* What you should do: Output only the lines that run from the line holding "LCD pin SDA: A0 -> RX" to the end of the entries, both ends included, and skip the pictures.

Before-and-after change data:

= = = =

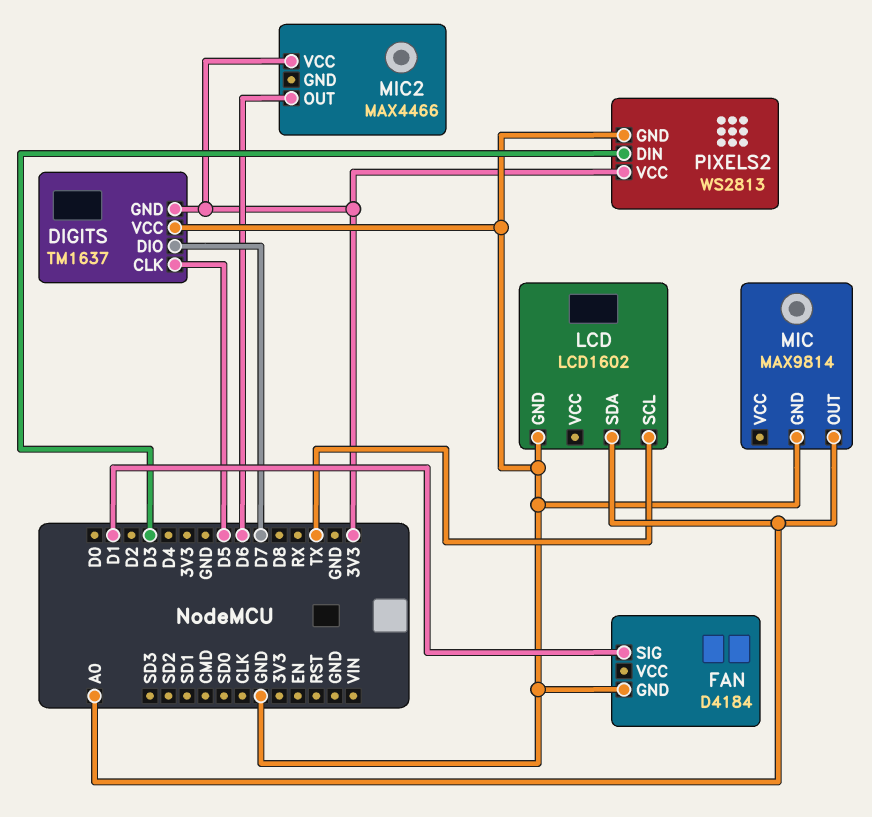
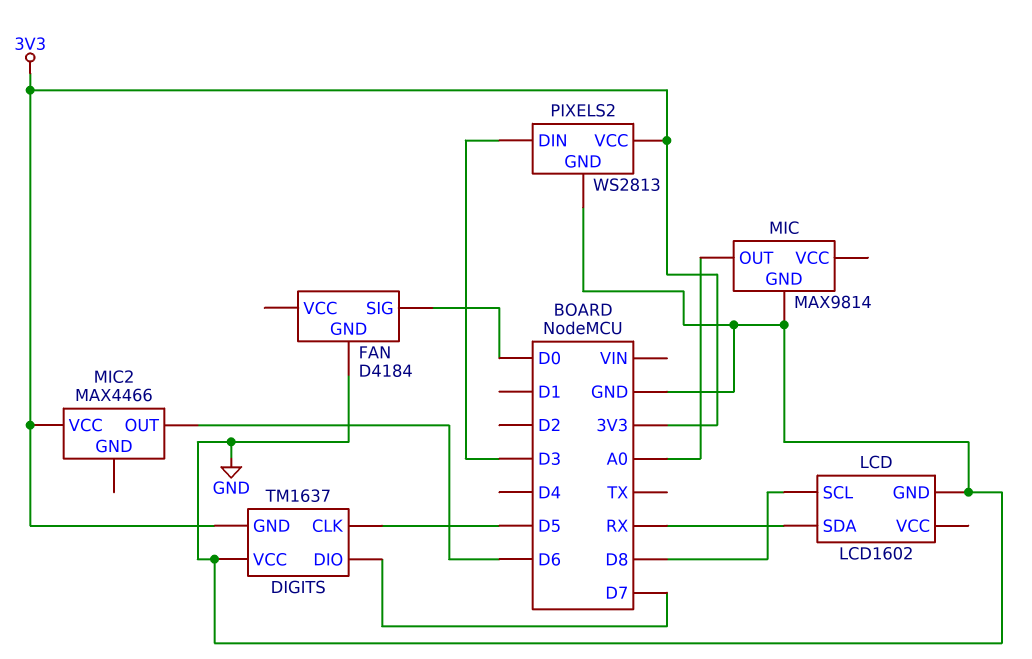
FAN pin SIG: D1 -> D0
LCD pin SCL: TX -> D8
LCD pin SDA: A0 -> RX

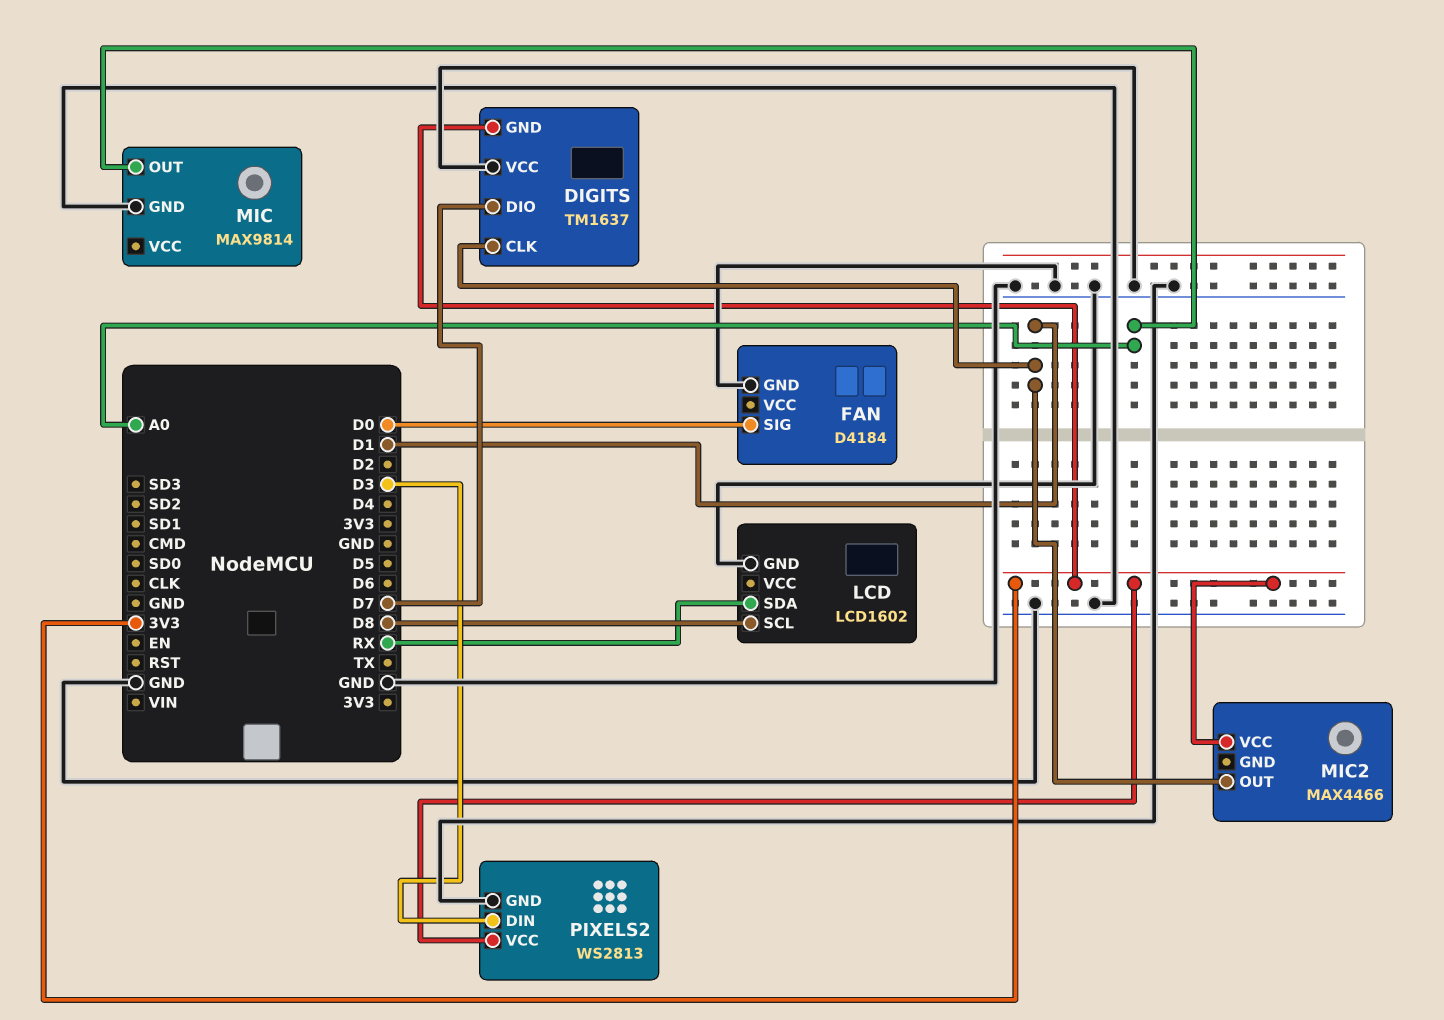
DIGITS pin CLK: D5 -> D1
MIC2 pin OUT: D6 -> D1

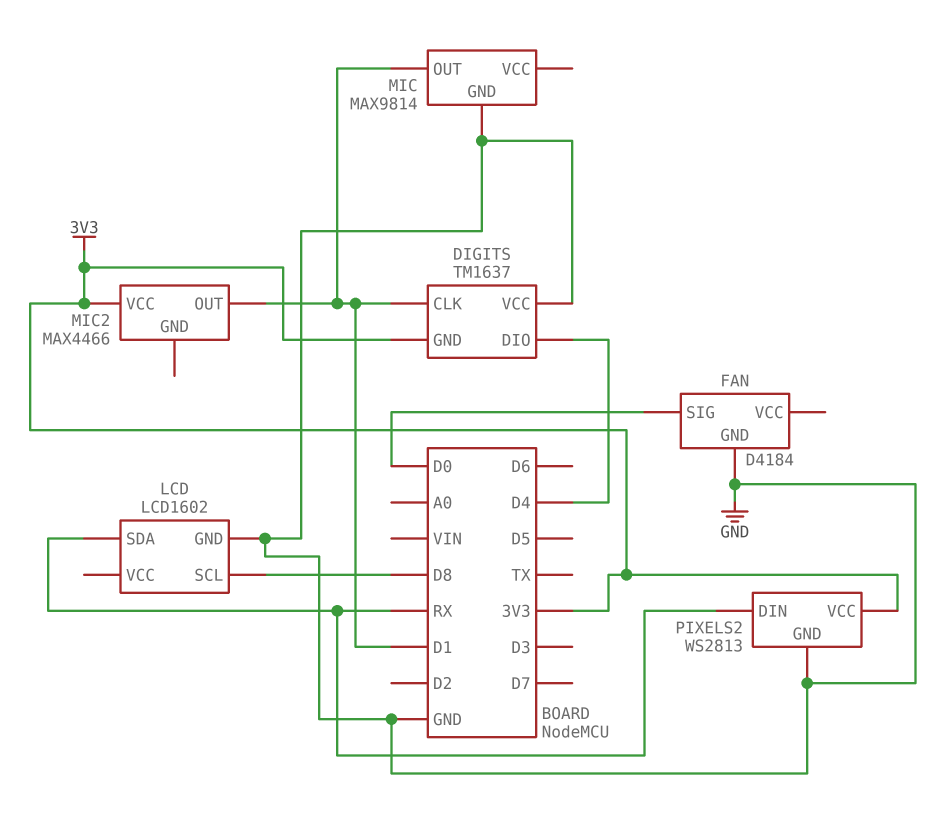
DIGITS pin DIO: D7 -> D4
MIC pin OUT: A0 -> D1
PIXELS2 pin DIN: D3 -> RX

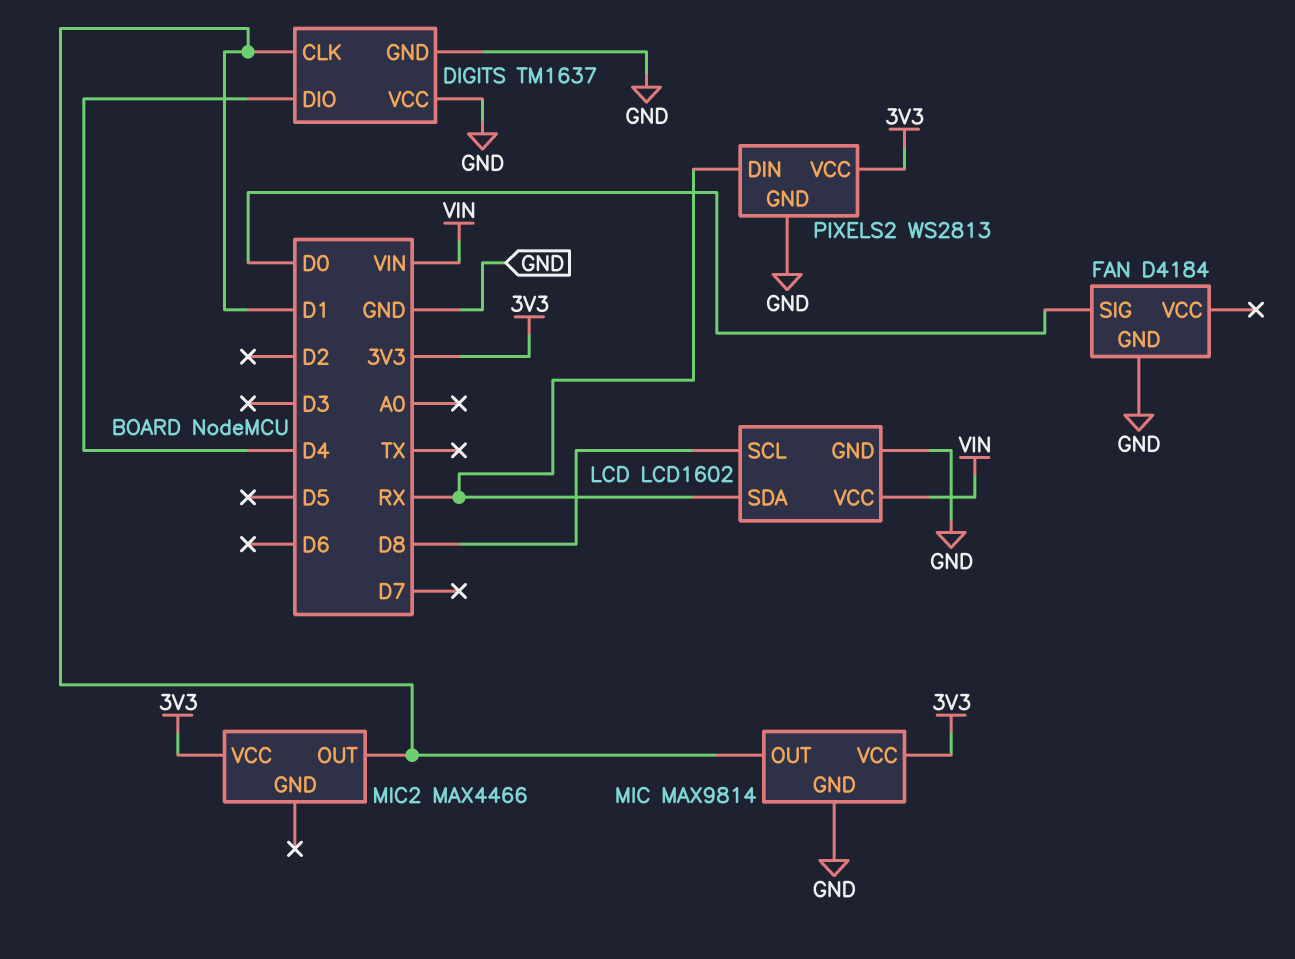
DIGITS pin GND: 3V3 -> GND
LCD pin VCC: none -> VIN
MIC pin VCC: none -> 3V3

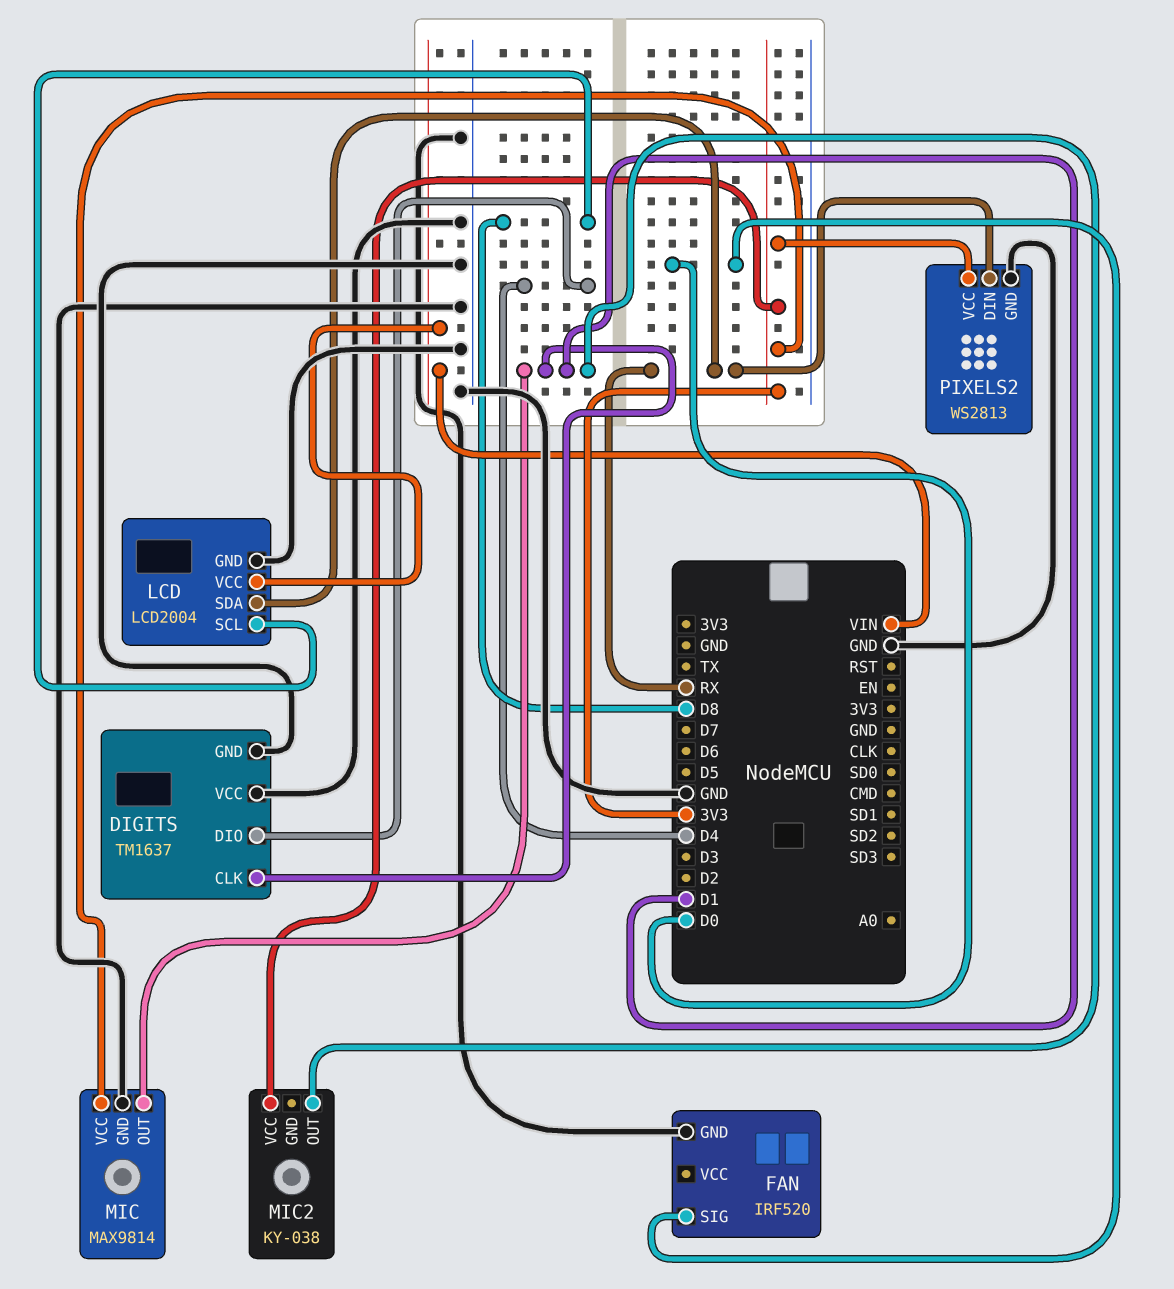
FAN: D4184 -> IRF520
LCD: LCD1602 -> LCD2004
MIC2: MAX4466 -> KY-038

= = = =

* Result of the task:
LCD pin SDA: A0 -> RX

DIGITS pin CLK: D5 -> D1
MIC2 pin OUT: D6 -> D1

DIGITS pin DIO: D7 -> D4
MIC pin OUT: A0 -> D1
PIXELS2 pin DIN: D3 -> RX

DIGITS pin GND: 3V3 -> GND
LCD pin VCC: none -> VIN
MIC pin VCC: none -> 3V3

FAN: D4184 -> IRF520
LCD: LCD1602 -> LCD2004
MIC2: MAX4466 -> KY-038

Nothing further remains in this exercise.